• _Work item_
Return only those lines of the material that contain "white".

========

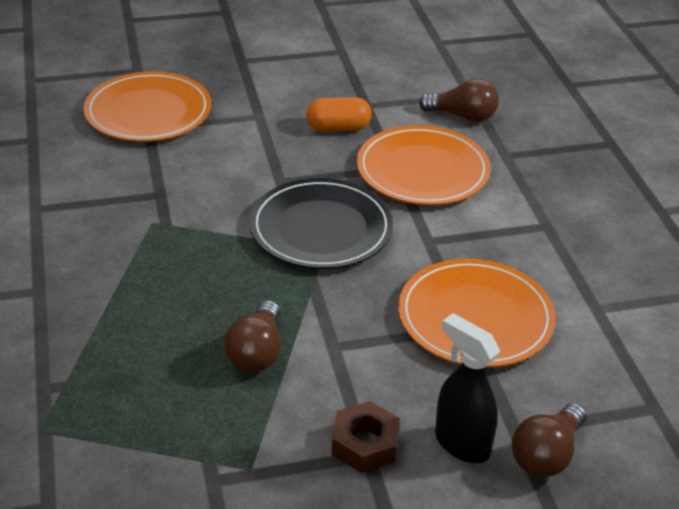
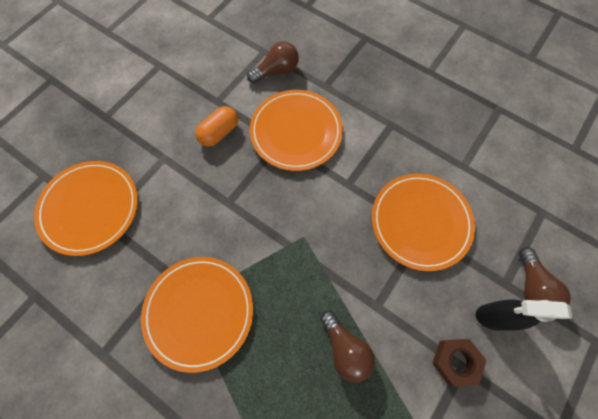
camera: 40 degrees left, 30 degrees up
(152, 235) = (199, 312): none -> orange plate
(321, 229) = (287, 222): black plate -> none

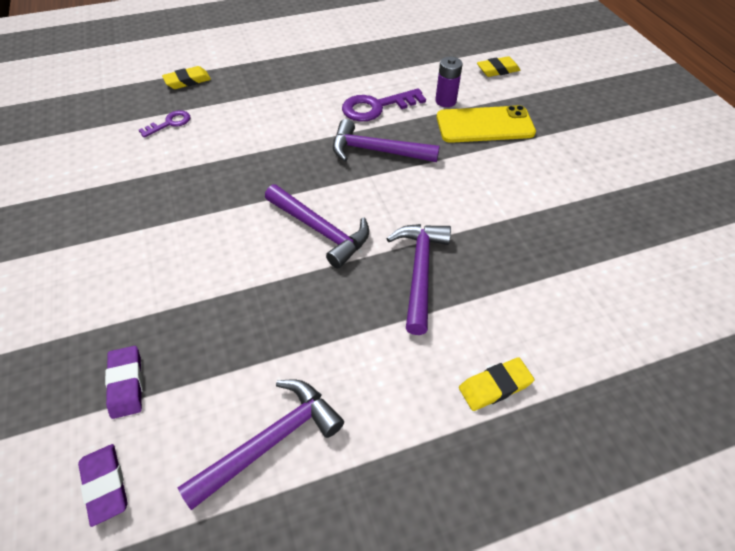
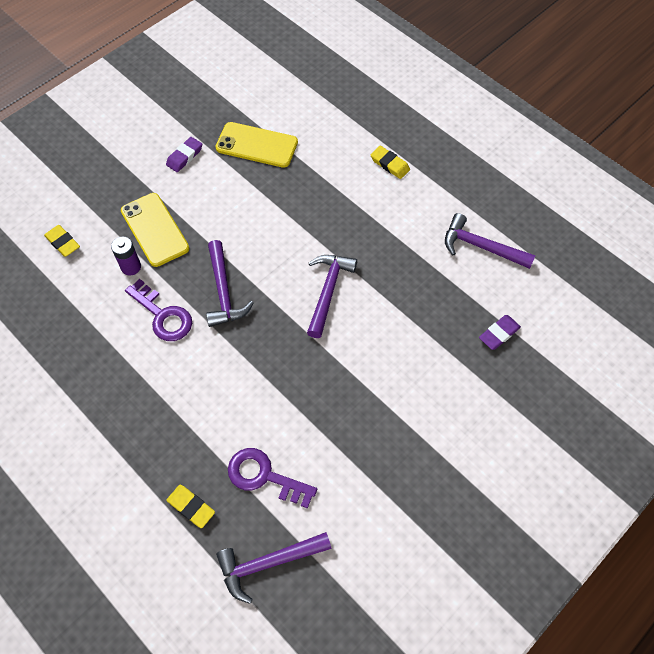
camera: 115 degrees left, 10 degrees up
(105, 485) = (549, 306): purple eraser -> purple eraser (184, 156)
(169, 123) = (264, 476): purple key -> purple key, size x1.70
(419, 272) = (332, 222): purple hammer -> purple hammer (268, 563)
(586, 240) = (257, 145): none -> yellow phone

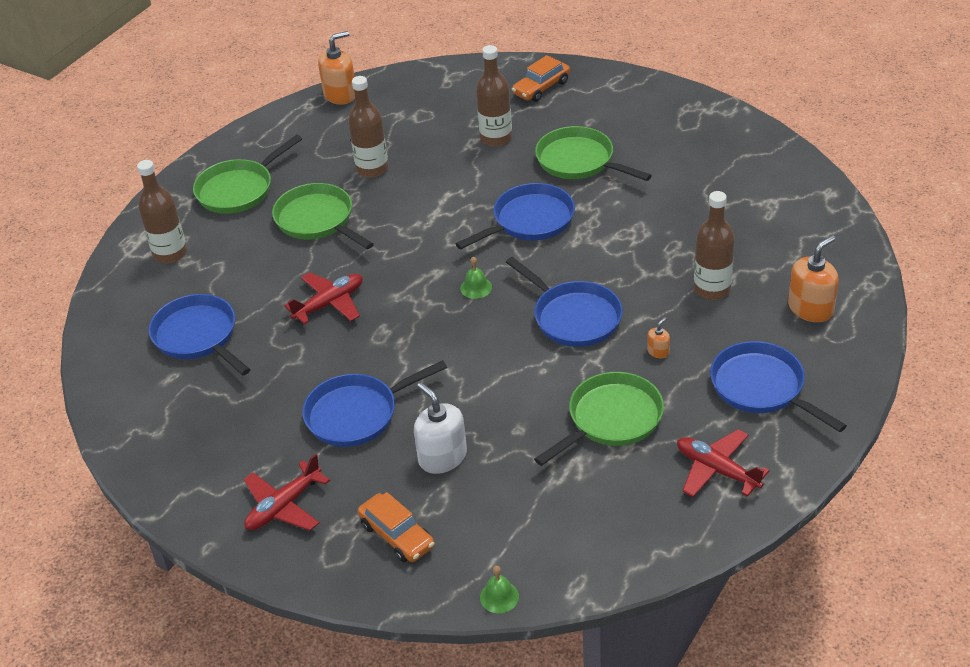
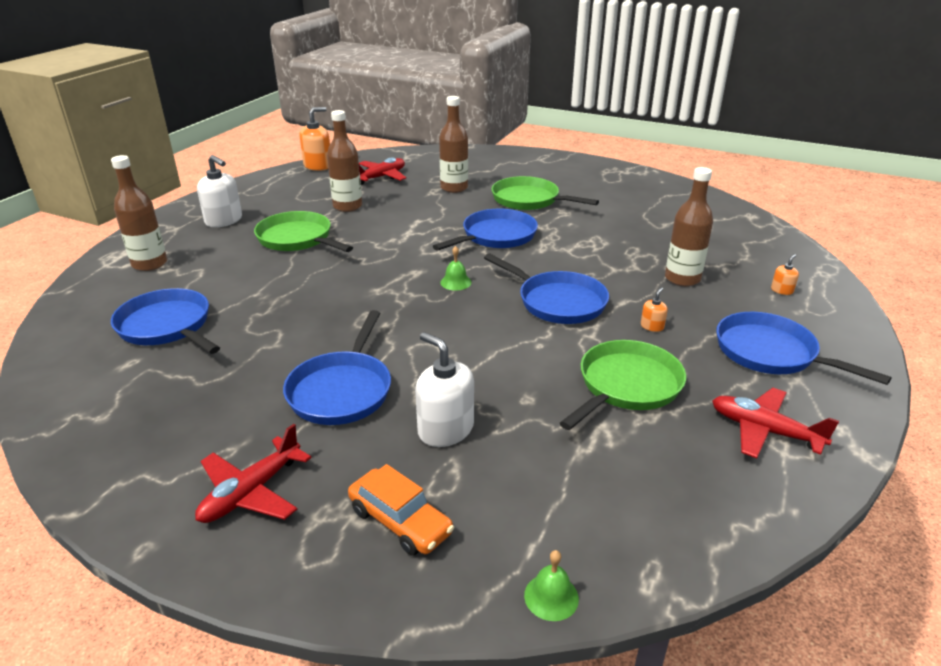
camera: 10 degrees left, 10 degrees down
(238, 189) = (224, 220): green pan -> white soap dispenser
(329, 304) = (309, 297): red plane -> red plane (381, 177)
(357, 414) = (342, 390): blue pan -> blue pan turned 45 degrees counterclockwise
(541, 88) = (485, 161): orange car -> none
(810, 308) = (782, 290): orange soap dispenser -> orange soap dispenser, size x0.47

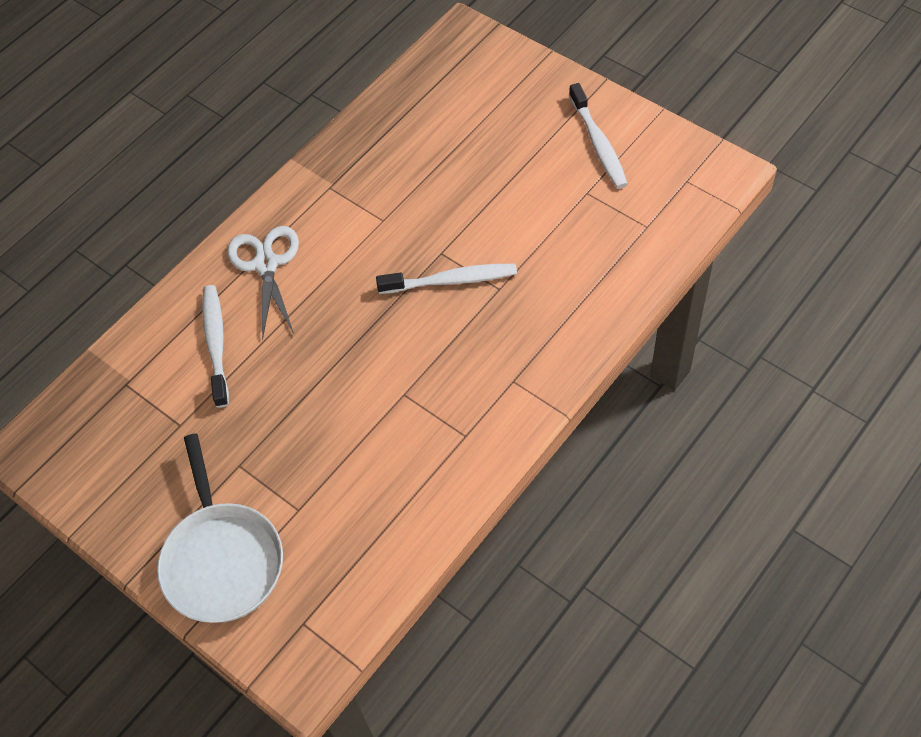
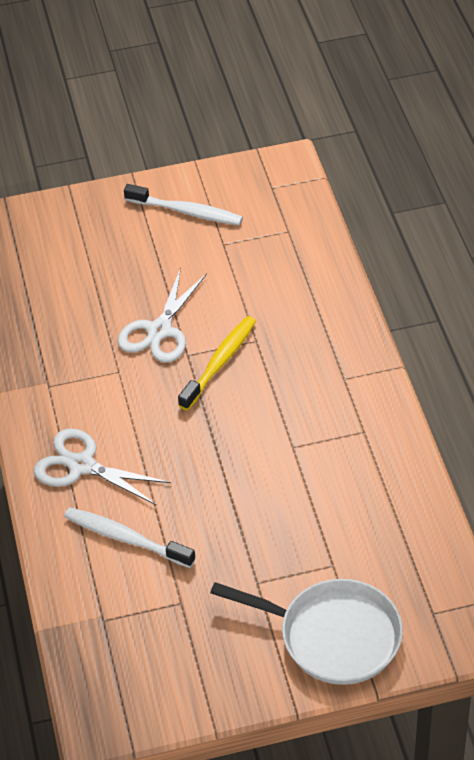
camera: 55 degrees left, 10 degrees down
(449, 217) = (160, 330): none -> white scissors
(451, 280) = (220, 362): white toothbrush -> yellow toothbrush

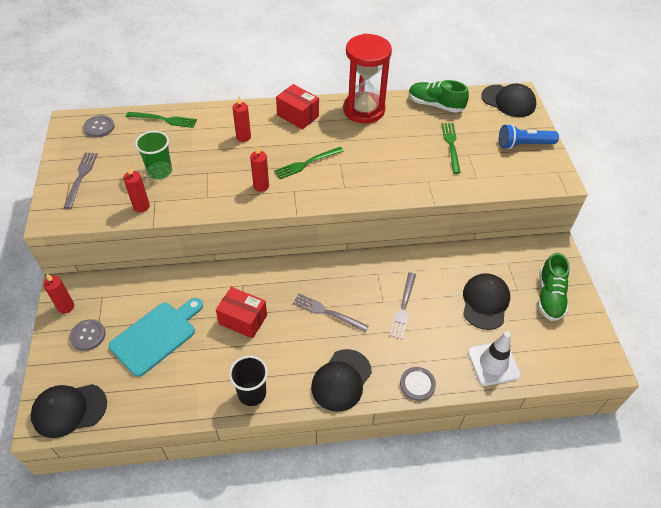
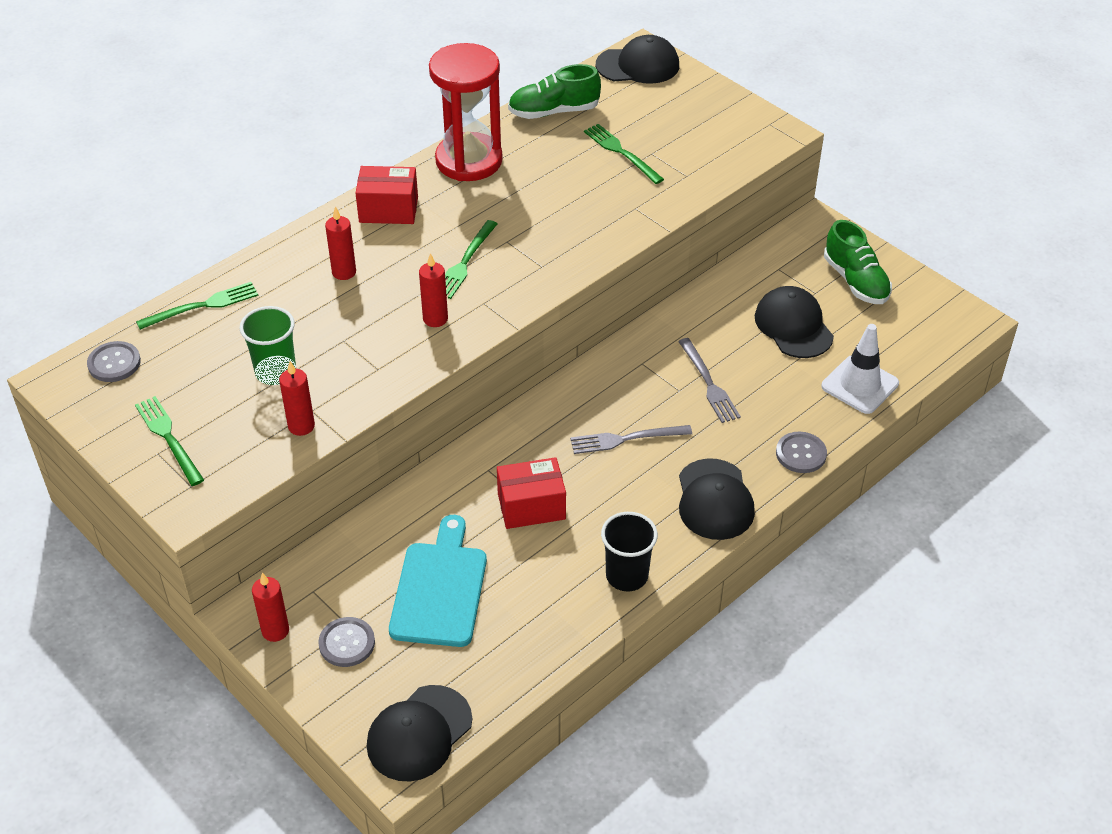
camera: 35 degrees left, 5 degrees down
(81, 177) = (168, 438): grey fork -> green fork
(523, 144) = (704, 110): blue flashlight -> none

========

• _Answer below_
(238, 189) = (224, 220): green pan -> white soap dispenser
(449, 217) = (160, 330): none -> white scissors
(451, 280) = (220, 362): white toothbrush -> yellow toothbrush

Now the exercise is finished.